Task details: For this task, retype the records below exactly.
※ ※ ※
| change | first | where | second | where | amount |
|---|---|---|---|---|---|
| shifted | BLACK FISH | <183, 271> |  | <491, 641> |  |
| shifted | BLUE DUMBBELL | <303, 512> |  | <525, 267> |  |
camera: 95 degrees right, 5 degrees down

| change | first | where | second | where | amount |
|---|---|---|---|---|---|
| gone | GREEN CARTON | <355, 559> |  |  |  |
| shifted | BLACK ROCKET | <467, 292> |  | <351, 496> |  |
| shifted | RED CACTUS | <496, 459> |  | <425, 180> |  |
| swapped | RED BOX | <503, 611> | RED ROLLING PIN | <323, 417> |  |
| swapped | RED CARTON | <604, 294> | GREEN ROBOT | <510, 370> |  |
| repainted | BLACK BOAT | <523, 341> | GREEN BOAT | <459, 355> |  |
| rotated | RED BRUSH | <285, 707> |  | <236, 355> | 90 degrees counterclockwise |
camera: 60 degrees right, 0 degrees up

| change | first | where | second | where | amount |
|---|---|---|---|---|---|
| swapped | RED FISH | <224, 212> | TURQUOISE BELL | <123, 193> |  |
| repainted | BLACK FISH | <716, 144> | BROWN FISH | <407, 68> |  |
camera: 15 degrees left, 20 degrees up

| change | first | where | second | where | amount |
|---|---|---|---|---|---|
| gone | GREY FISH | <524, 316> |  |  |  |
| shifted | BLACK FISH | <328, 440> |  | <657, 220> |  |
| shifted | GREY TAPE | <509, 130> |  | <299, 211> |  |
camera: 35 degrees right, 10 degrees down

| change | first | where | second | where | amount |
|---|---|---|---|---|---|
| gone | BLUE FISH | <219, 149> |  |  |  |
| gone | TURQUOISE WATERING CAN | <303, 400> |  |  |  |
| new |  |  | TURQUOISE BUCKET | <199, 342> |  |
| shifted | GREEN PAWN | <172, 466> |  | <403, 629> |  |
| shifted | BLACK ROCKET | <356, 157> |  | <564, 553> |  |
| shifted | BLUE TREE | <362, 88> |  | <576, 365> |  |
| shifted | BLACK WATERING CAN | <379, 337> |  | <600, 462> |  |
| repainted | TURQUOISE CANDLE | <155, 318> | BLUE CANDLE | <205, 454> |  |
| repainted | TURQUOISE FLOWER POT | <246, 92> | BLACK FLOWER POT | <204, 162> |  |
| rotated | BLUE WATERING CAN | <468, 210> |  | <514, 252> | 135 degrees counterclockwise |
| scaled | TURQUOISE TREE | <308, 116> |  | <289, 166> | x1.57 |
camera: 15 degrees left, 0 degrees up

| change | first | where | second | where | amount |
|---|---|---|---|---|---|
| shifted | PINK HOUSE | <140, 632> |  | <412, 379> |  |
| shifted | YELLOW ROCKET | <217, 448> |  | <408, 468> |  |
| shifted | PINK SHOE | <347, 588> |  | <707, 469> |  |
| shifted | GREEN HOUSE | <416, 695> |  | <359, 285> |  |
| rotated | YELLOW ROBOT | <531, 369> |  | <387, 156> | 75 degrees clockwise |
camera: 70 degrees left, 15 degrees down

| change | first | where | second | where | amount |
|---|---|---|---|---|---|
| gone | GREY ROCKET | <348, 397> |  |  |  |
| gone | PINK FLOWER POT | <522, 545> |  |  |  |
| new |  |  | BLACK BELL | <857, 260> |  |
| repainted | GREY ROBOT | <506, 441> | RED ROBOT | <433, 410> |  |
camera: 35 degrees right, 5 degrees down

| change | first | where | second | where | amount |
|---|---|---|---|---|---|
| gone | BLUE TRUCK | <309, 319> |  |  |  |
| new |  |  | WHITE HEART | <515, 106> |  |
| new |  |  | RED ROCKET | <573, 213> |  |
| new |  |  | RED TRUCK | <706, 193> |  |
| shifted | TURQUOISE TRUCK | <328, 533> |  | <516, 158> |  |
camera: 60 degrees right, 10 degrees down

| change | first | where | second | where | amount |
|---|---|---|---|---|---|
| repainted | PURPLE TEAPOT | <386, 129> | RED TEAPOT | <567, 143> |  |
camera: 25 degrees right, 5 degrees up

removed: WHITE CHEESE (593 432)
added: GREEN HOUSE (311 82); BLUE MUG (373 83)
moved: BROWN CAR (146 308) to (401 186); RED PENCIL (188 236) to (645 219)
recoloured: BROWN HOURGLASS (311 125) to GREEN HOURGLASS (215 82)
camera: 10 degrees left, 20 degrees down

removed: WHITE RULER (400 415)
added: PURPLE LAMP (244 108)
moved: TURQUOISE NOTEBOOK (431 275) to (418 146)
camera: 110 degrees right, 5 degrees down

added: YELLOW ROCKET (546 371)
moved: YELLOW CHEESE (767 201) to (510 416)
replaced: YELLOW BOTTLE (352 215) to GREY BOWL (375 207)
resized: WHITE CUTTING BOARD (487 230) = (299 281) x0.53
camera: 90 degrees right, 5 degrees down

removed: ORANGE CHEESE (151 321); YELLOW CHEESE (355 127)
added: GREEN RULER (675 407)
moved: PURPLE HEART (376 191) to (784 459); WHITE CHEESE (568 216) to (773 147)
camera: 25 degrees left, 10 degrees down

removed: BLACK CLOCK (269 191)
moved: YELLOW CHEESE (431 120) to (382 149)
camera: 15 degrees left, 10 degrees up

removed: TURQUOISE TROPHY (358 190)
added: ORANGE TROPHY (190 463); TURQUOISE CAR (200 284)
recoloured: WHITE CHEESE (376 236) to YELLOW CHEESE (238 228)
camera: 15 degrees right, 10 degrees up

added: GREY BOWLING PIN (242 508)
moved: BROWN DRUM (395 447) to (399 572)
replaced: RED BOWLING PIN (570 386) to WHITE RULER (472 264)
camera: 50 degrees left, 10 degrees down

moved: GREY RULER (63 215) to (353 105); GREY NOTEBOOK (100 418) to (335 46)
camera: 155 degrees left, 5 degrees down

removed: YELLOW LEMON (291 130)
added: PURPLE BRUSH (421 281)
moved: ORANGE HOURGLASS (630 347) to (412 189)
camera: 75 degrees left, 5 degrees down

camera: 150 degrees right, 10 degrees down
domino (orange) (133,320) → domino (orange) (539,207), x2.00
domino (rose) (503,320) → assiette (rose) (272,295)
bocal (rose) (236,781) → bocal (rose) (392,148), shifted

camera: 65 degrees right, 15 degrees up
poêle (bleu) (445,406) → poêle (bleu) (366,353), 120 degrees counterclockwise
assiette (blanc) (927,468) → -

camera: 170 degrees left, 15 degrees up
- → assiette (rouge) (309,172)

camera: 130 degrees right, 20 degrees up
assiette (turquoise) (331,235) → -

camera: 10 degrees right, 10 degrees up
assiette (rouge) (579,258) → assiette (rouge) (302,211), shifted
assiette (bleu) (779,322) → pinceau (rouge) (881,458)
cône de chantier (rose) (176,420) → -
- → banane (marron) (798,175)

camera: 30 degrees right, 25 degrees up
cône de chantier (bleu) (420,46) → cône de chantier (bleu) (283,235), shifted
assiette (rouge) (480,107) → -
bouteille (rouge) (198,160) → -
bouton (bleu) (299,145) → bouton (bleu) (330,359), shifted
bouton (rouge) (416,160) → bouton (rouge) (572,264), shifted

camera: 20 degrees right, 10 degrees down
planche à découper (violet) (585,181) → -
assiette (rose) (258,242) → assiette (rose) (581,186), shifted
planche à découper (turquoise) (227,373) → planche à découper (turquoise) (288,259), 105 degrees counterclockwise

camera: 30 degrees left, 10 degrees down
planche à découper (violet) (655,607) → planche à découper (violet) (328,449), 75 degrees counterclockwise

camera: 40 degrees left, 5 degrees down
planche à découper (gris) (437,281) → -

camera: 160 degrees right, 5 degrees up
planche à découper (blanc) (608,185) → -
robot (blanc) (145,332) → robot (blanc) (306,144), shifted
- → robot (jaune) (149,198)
※ ※ ※
Result below:
| change | first | where | second | where | amount |
|---|---|---|---|---|---|
| shifted | BLACK FISH | <183, 271> |  | <491, 641> |  |
| shifted | BLUE DUMBBELL | <303, 512> |  | <525, 267> |  |
camera: 95 degrees right, 5 degrees down

| change | first | where | second | where | amount |
|---|---|---|---|---|---|
| gone | GREEN CARTON | <355, 559> |  |  |  |
| shifted | BLACK ROCKET | <467, 292> |  | <351, 496> |  |
| shifted | RED CACTUS | <496, 459> |  | <425, 180> |  |
| swapped | RED BOX | <503, 611> | RED ROLLING PIN | <323, 417> |  |
| swapped | RED CARTON | <604, 294> | GREEN ROBOT | <510, 370> |  |
| repainted | BLACK BOAT | <523, 341> | GREEN BOAT | <459, 355> |  |
| rotated | RED BRUSH | <285, 707> |  | <236, 355> | 90 degrees counterclockwise |
camera: 60 degrees right, 0 degrees up

| change | first | where | second | where | amount |
|---|---|---|---|---|---|
| swapped | RED FISH | <224, 212> | TURQUOISE BELL | <123, 193> |  |
| repainted | BLACK FISH | <716, 144> | BROWN FISH | <407, 68> |  |
camera: 15 degrees left, 20 degrees up

| change | first | where | second | where | amount |
|---|---|---|---|---|---|
| gone | GREY FISH | <524, 316> |  |  |  |
| shifted | BLACK FISH | <328, 440> |  | <657, 220> |  |
| shifted | GREY TAPE | <509, 130> |  | <299, 211> |  |
camera: 35 degrees right, 10 degrees down

| change | first | where | second | where | amount |
|---|---|---|---|---|---|
| gone | BLUE FISH | <219, 149> |  |  |  |
| gone | TURQUOISE WATERING CAN | <303, 400> |  |  |  |
| new |  |  | TURQUOISE BUCKET | <199, 342> |  |
| shifted | GREEN PAWN | <172, 466> |  | <403, 629> |  |
| shifted | BLACK ROCKET | <356, 157> |  | <564, 553> |  |
| shifted | BLUE TREE | <362, 88> |  | <576, 365> |  |
| shifted | BLACK WATERING CAN | <379, 337> |  | <600, 462> |  |
| repainted | TURQUOISE CANDLE | <155, 318> | BLUE CANDLE | <205, 454> |  |
| repainted | TURQUOISE FLOWER POT | <246, 92> | BLACK FLOWER POT | <204, 162> |  |
| rotated | BLUE WATERING CAN | <468, 210> |  | <514, 252> | 135 degrees counterclockwise |
| scaled | TURQUOISE TREE | <308, 116> |  | <289, 166> | x1.57 |
camera: 15 degrees left, 0 degrees up

| change | first | where | second | where | amount |
|---|---|---|---|---|---|
| shifted | PINK HOUSE | <140, 632> |  | <412, 379> |  |
| shifted | YELLOW ROCKET | <217, 448> |  | <408, 468> |  |
| shifted | PINK SHOE | <347, 588> |  | <707, 469> |  |
| shifted | GREEN HOUSE | <416, 695> |  | <359, 285> |  |
| rotated | YELLOW ROBOT | <531, 369> |  | <387, 156> | 75 degrees clockwise |
camera: 70 degrees left, 15 degrees down

| change | first | where | second | where | amount |
|---|---|---|---|---|---|
| gone | GREY ROCKET | <348, 397> |  |  |  |
| gone | PINK FLOWER POT | <522, 545> |  |  |  |
| new |  |  | BLACK BELL | <857, 260> |  |
| repainted | GREY ROBOT | <506, 441> | RED ROBOT | <433, 410> |  |
camera: 35 degrees right, 5 degrees down

| change | first | where | second | where | amount |
|---|---|---|---|---|---|
| gone | BLUE TRUCK | <309, 319> |  |  |  |
| new |  |  | WHITE HEART | <515, 106> |  |
| new |  |  | RED ROCKET | <573, 213> |  |
| new |  |  | RED TRUCK | <706, 193> |  |
| shifted | TURQUOISE TRUCK | <328, 533> |  | <516, 158> |  |
camera: 60 degrees right, 10 degrees down

| change | first | where | second | where | amount |
|---|---|---|---|---|---|
| repainted | PURPLE TEAPOT | <386, 129> | RED TEAPOT | <567, 143> |  |
camera: 25 degrees right, 5 degrees up

removed: WHITE CHEESE (593 432)
added: GREEN HOUSE (311 82); BLUE MUG (373 83)
moved: BROWN CAR (146 308) to (401 186); RED PENCIL (188 236) to (645 219)
recoloured: BROWN HOURGLASS (311 125) to GREEN HOURGLASS (215 82)
camera: 10 degrees left, 20 degrees down

removed: WHITE RULER (400 415)
added: PURPLE LAMP (244 108)
moved: TURQUOISE NOTEBOOK (431 275) to (418 146)
camera: 110 degrees right, 5 degrees down

added: YELLOW ROCKET (546 371)
moved: YELLOW CHEESE (767 201) to (510 416)
replaced: YELLOW BOTTLE (352 215) to GREY BOWL (375 207)
resized: WHITE CUTTING BOARD (487 230) = (299 281) x0.53
camera: 90 degrees right, 5 degrees down

removed: ORANGE CHEESE (151 321); YELLOW CHEESE (355 127)
added: GREEN RULER (675 407)
moved: PURPLE HEART (376 191) to (784 459); WHITE CHEESE (568 216) to (773 147)
camera: 25 degrees left, 10 degrees down

removed: BLACK CLOCK (269 191)
moved: YELLOW CHEESE (431 120) to (382 149)
camera: 15 degrees left, 10 degrees up

removed: TURQUOISE TROPHY (358 190)
added: ORANGE TROPHY (190 463); TURQUOISE CAR (200 284)
recoloured: WHITE CHEESE (376 236) to YELLOW CHEESE (238 228)
camera: 15 degrees right, 10 degrees up

added: GREY BOWLING PIN (242 508)
moved: BROWN DRUM (395 447) to (399 572)
replaced: RED BOWLING PIN (570 386) to WHITE RULER (472 264)
camera: 50 degrees left, 10 degrees down

moved: GREY RULER (63 215) to (353 105); GREY NOTEBOOK (100 418) to (335 46)
camera: 155 degrees left, 5 degrees down

removed: YELLOW LEMON (291 130)
added: PURPLE BRUSH (421 281)
moved: ORANGE HOURGLASS (630 347) to (412 189)
camera: 75 degrees left, 5 degrees down

camera: 150 degrees right, 10 degrees down
domino (orange) (133,320) → domino (orange) (539,207), x2.00
domino (rose) (503,320) → assiette (rose) (272,295)
bocal (rose) (236,781) → bocal (rose) (392,148), shifted

camera: 65 degrees right, 15 degrees up
poêle (bleu) (445,406) → poêle (bleu) (366,353), 120 degrees counterclockwise
assiette (blanc) (927,468) → -

camera: 170 degrees left, 15 degrees up
- → assiette (rouge) (309,172)

camera: 130 degrees right, 20 degrees up
assiette (turquoise) (331,235) → -

camera: 10 degrees right, 10 degrees up
assiette (rouge) (579,258) → assiette (rouge) (302,211), shifted
assiette (bleu) (779,322) → pinceau (rouge) (881,458)
cône de chantier (rose) (176,420) → -
- → banane (marron) (798,175)

camera: 30 degrees right, 25 degrees up
cône de chantier (bleu) (420,46) → cône de chantier (bleu) (283,235), shifted
assiette (rouge) (480,107) → -
bouteille (rouge) (198,160) → -
bouton (bleu) (299,145) → bouton (bleu) (330,359), shifted
bouton (rouge) (416,160) → bouton (rouge) (572,264), shifted

camera: 20 degrees right, 10 degrees down
planche à découper (violet) (585,181) → -
assiette (rose) (258,242) → assiette (rose) (581,186), shifted
planche à découper (turquoise) (227,373) → planche à découper (turquoise) (288,259), 105 degrees counterclockwise

camera: 30 degrees left, 10 degrees down
planche à découper (violet) (655,607) → planche à découper (violet) (328,449), 75 degrees counterclockwise

camera: 40 degrees left, 5 degrees down
planche à découper (gris) (437,281) → -

camera: 160 degrees right, 5 degrees up
planche à découper (blanc) (608,185) → -
robot (blanc) (145,332) → robot (blanc) (306,144), shifted
- → robot (jaune) (149,198)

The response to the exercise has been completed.